### REQUIRED ACTION
Where the line with "# camera: 85 degrees right, 5 degrees down" appears below, start writing out lines exactly, and finish with the line with "move,móvil [morado],<257 93>,,<179", which is included; write out nothing else.
*** MATERIAL PROVIDED Section Begins ***
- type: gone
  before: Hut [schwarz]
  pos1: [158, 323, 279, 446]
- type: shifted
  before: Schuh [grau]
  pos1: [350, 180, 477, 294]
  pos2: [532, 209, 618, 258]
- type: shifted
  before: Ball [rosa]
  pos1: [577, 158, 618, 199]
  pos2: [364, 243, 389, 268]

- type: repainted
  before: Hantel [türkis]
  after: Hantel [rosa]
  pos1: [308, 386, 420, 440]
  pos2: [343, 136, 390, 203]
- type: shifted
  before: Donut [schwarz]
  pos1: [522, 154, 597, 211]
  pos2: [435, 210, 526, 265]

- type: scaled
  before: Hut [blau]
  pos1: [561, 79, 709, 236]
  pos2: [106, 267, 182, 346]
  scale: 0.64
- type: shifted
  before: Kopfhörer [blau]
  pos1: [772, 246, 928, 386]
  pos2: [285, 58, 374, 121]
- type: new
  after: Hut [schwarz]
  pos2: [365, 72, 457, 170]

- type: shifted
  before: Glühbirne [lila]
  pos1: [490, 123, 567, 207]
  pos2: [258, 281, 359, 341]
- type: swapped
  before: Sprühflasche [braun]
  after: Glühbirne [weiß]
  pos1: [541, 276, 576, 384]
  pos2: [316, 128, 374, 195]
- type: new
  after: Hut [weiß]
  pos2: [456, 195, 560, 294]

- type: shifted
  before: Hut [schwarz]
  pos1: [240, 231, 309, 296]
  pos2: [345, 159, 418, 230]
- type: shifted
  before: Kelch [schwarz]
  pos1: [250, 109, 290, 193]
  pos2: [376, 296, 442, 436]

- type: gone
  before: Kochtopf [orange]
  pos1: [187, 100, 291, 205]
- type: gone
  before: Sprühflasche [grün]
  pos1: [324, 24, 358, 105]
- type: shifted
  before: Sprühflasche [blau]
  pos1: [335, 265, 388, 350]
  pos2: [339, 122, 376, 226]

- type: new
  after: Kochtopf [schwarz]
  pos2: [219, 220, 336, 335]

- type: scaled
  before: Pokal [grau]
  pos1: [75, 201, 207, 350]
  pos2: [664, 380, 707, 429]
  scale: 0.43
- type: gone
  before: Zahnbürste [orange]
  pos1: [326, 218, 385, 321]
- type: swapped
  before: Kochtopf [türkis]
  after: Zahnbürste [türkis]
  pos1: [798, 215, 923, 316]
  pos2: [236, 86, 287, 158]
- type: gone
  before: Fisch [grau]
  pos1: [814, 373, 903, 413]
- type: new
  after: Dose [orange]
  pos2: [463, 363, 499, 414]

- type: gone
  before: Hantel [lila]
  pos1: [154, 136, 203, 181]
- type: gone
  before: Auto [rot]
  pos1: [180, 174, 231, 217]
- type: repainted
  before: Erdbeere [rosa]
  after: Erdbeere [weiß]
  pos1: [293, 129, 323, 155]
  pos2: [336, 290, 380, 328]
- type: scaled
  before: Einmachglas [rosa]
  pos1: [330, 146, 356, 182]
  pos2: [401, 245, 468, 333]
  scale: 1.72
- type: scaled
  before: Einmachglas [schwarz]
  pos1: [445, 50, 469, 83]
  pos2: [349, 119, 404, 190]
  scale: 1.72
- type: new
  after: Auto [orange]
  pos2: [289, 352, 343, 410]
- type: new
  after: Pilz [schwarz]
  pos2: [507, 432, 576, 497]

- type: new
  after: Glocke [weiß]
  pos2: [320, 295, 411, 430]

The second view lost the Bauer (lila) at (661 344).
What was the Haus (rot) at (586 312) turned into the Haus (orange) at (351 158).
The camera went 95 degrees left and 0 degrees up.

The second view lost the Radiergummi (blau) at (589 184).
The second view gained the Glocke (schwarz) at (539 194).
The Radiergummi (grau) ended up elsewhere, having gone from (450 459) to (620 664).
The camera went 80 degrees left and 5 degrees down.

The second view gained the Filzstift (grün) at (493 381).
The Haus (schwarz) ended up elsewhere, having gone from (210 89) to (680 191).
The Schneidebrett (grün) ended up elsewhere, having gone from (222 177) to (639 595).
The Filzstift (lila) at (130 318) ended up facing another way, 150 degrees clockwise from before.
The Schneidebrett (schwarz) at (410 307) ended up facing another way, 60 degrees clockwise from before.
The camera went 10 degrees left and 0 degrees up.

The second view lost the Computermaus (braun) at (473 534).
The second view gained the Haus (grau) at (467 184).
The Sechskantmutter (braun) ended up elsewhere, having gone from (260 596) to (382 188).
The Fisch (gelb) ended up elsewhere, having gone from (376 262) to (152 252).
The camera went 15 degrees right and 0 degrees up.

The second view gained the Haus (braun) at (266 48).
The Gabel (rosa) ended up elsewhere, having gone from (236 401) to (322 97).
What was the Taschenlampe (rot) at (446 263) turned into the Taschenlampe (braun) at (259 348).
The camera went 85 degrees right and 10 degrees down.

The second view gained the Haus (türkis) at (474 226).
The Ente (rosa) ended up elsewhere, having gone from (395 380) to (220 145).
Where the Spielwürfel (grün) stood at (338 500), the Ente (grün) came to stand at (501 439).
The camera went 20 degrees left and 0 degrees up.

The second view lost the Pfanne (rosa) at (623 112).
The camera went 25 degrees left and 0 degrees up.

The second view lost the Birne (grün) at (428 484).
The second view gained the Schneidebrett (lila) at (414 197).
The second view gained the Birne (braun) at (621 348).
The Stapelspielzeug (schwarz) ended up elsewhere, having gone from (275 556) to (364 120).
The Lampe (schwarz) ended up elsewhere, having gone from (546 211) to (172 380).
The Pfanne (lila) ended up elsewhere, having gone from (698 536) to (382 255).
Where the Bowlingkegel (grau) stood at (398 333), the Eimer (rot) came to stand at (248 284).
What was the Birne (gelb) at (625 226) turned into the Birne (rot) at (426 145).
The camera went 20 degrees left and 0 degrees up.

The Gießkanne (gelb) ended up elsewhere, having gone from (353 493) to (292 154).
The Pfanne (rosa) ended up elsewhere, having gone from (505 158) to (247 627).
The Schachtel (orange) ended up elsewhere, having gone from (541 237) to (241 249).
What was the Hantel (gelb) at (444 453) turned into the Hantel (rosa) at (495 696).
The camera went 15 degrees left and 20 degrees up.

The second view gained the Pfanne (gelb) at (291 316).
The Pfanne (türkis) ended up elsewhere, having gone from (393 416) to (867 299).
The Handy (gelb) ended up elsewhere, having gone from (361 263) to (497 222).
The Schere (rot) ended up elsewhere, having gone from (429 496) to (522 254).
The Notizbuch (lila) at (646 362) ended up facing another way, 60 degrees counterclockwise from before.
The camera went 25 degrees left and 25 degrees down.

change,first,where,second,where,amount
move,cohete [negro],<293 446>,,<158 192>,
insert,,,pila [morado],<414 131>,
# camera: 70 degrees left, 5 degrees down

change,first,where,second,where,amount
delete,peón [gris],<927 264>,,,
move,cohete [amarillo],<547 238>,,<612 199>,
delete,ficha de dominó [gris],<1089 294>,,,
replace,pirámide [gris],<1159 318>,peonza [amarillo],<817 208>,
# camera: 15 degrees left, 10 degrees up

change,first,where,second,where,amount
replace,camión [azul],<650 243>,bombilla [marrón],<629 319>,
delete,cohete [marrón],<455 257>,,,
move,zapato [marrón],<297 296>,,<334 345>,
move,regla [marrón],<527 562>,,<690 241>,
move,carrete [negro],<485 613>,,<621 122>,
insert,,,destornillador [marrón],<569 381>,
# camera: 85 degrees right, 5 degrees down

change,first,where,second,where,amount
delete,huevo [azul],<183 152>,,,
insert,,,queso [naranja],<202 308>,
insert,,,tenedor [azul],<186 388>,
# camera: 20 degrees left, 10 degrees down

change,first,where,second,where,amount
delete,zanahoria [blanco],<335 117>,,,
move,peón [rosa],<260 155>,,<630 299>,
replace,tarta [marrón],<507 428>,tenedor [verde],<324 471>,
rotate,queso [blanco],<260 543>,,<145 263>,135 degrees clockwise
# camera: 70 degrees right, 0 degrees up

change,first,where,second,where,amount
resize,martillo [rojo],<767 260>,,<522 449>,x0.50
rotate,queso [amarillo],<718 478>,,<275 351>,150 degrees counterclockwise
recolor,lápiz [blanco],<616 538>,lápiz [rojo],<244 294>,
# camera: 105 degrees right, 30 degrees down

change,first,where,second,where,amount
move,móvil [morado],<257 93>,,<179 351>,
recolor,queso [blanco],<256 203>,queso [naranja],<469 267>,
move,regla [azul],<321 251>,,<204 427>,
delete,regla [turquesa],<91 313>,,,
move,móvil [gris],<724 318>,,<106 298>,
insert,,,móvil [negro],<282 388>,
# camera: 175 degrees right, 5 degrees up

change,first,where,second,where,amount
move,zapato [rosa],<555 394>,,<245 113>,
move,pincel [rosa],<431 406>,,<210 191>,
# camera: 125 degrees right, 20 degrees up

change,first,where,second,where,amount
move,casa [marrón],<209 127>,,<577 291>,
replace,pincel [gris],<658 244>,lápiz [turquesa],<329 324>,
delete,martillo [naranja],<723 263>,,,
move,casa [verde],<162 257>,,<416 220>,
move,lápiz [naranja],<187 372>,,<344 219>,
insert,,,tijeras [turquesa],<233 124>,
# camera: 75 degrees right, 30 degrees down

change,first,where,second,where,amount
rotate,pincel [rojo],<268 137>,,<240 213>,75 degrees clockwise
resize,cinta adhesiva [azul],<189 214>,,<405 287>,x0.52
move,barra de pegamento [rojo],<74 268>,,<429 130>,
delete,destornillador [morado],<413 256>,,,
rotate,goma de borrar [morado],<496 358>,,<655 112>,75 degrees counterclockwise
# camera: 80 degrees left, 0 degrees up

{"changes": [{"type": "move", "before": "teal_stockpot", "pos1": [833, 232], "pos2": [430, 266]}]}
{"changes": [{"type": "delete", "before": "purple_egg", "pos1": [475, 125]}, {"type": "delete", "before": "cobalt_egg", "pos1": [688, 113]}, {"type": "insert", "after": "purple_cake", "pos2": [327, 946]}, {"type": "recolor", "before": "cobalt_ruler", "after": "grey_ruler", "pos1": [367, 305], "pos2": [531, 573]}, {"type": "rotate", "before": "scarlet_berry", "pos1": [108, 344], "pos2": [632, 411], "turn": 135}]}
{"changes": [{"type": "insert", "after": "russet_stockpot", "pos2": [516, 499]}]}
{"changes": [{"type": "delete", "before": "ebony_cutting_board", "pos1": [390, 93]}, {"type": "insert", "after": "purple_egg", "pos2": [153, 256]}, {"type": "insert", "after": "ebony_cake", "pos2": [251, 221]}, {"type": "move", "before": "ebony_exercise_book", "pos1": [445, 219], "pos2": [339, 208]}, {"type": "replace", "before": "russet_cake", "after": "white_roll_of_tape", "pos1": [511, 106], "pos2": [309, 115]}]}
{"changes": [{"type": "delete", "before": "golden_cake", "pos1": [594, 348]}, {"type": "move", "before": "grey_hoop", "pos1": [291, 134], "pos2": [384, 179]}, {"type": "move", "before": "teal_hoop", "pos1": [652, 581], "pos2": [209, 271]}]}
*** MATERIAL PROVIDED Section Ends ***
### RESPONSE
# camera: 85 degrees right, 5 degrees down

change,first,where,second,where,amount
delete,huevo [azul],<183 152>,,,
insert,,,queso [naranja],<202 308>,
insert,,,tenedor [azul],<186 388>,
# camera: 20 degrees left, 10 degrees down

change,first,where,second,where,amount
delete,zanahoria [blanco],<335 117>,,,
move,peón [rosa],<260 155>,,<630 299>,
replace,tarta [marrón],<507 428>,tenedor [verde],<324 471>,
rotate,queso [blanco],<260 543>,,<145 263>,135 degrees clockwise
# camera: 70 degrees right, 0 degrees up

change,first,where,second,where,amount
resize,martillo [rojo],<767 260>,,<522 449>,x0.50
rotate,queso [amarillo],<718 478>,,<275 351>,150 degrees counterclockwise
recolor,lápiz [blanco],<616 538>,lápiz [rojo],<244 294>,
# camera: 105 degrees right, 30 degrees down

change,first,where,second,where,amount
move,móvil [morado],<257 93>,,<179 351>,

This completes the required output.